REQUIRED WORK: Extract, from the listing that follows, each line containing the word "VEXT".

DATASET RECORDS:

Content starts

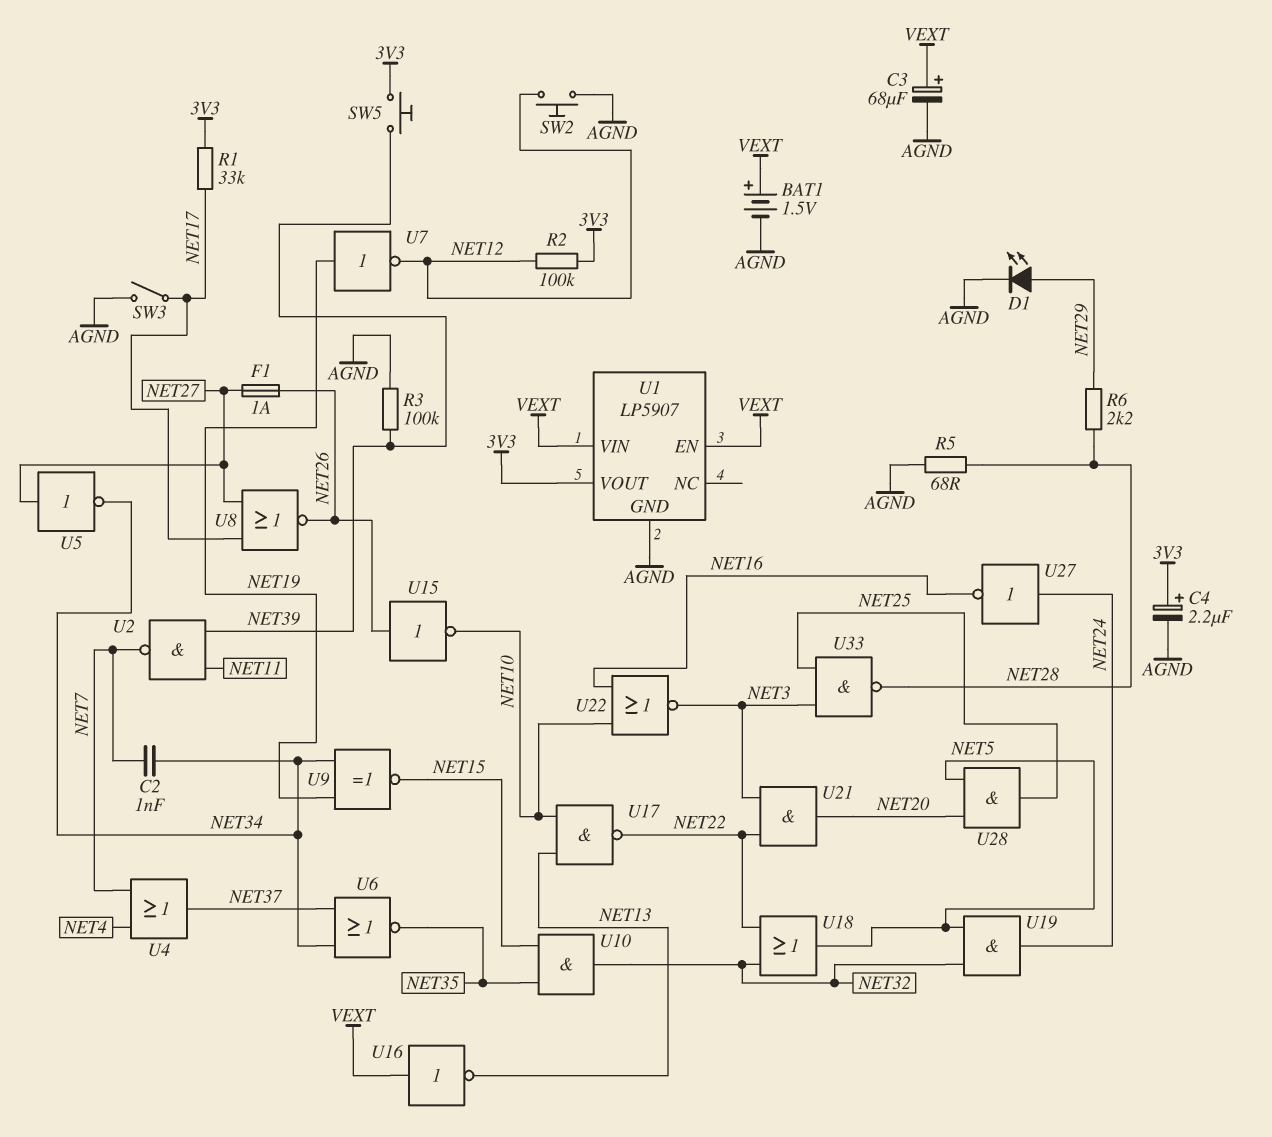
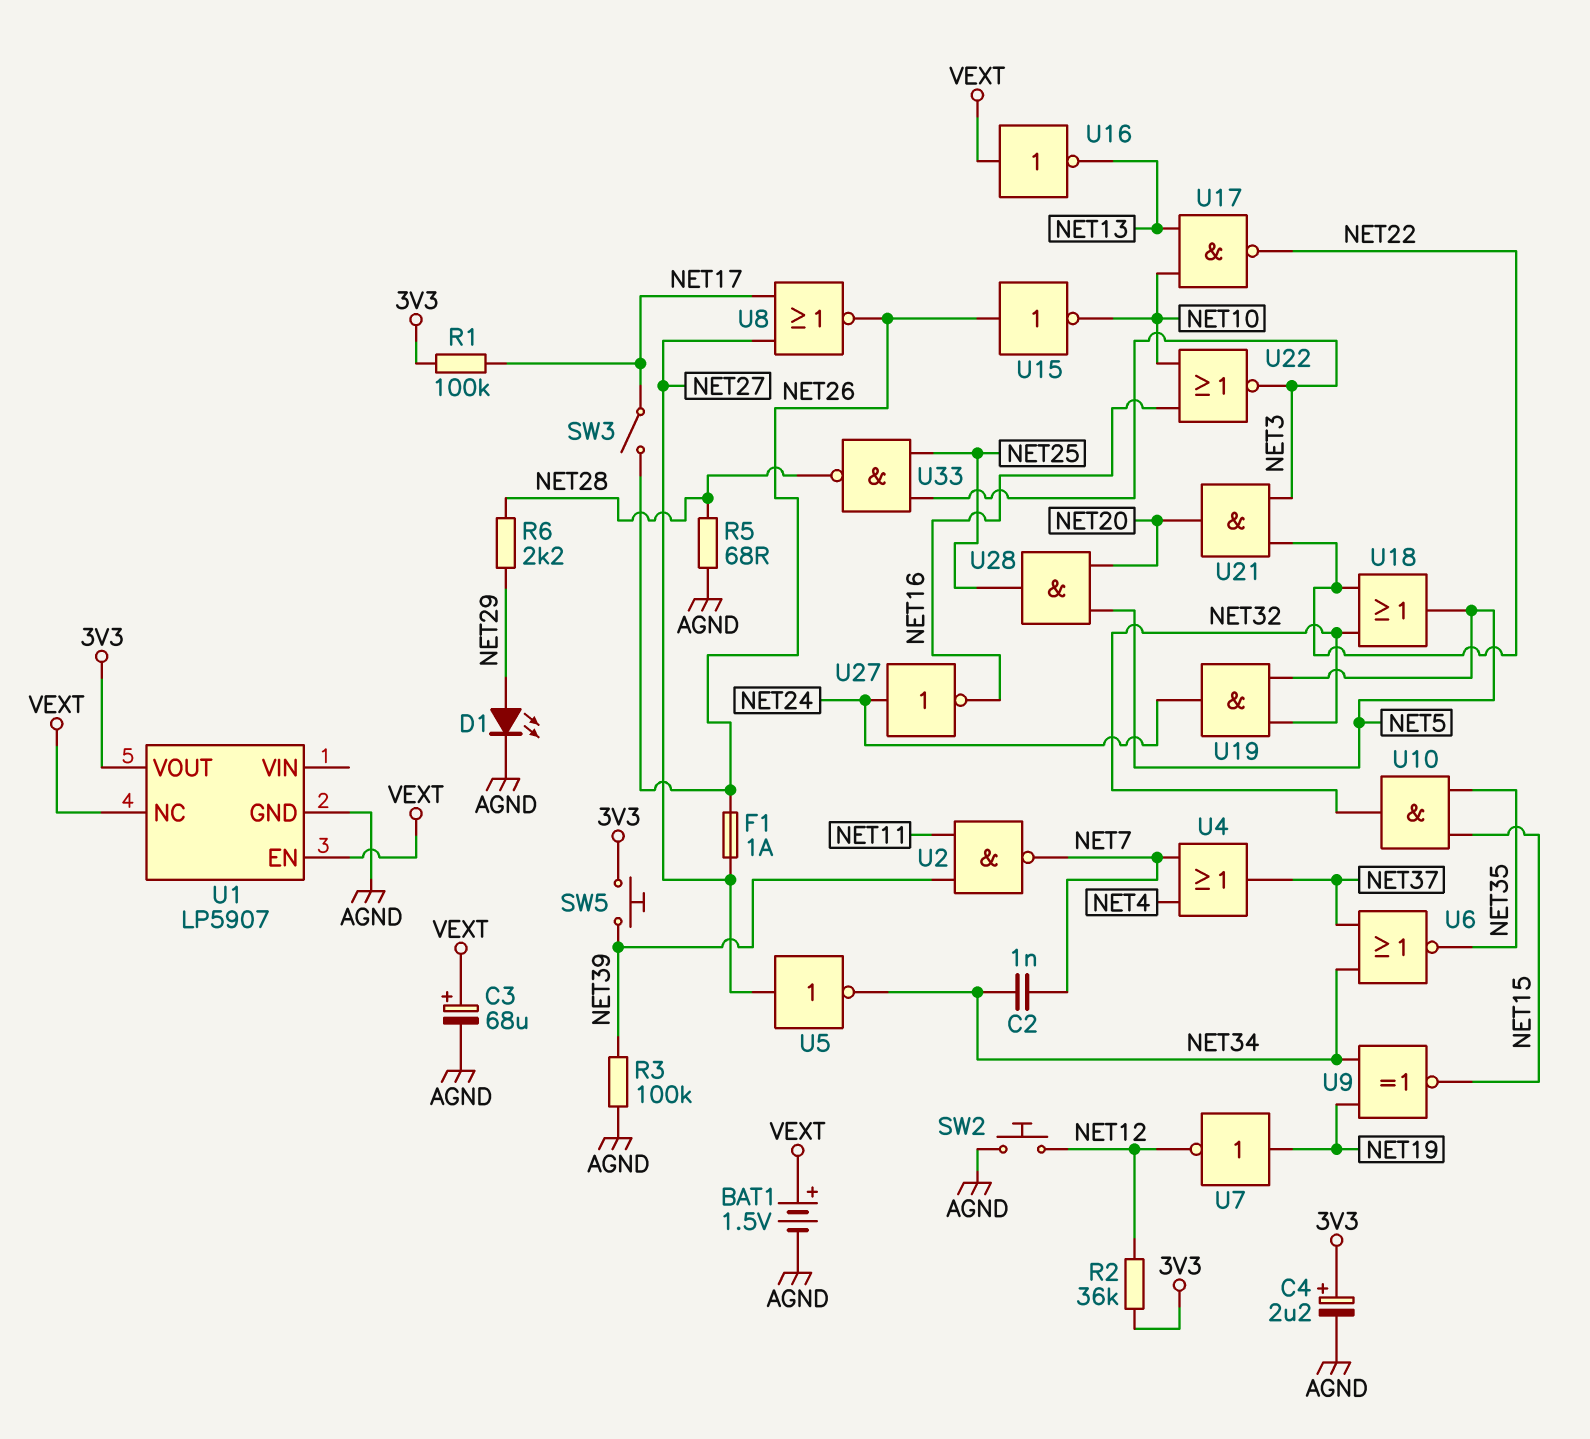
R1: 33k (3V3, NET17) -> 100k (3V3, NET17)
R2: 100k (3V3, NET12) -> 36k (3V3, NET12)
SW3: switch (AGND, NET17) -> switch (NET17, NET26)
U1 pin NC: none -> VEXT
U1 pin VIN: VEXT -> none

Content ends
Content starts

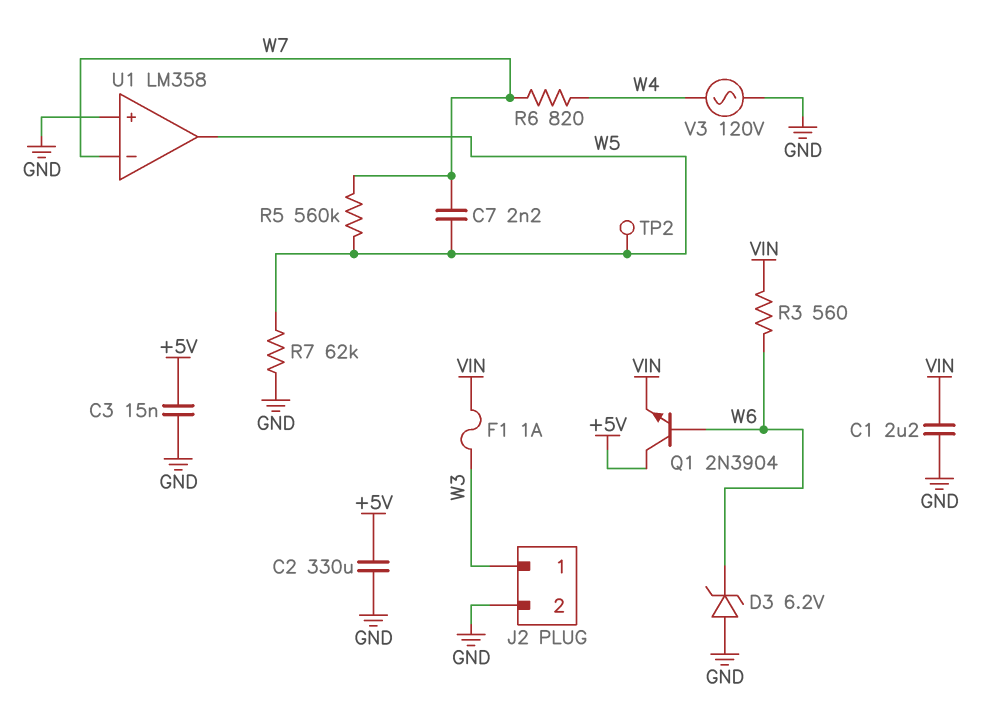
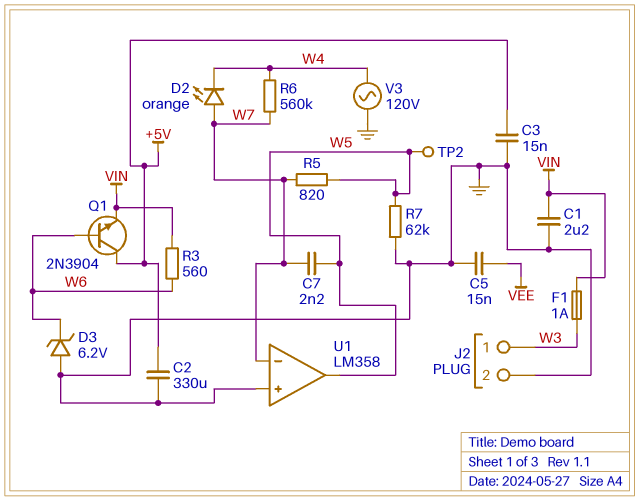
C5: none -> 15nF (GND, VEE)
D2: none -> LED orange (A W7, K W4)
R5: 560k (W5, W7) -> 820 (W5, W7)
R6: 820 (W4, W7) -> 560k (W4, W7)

Content ends

FINISHED EXERCISE:
U1 pin NC: none -> VEXT
U1 pin VIN: VEXT -> none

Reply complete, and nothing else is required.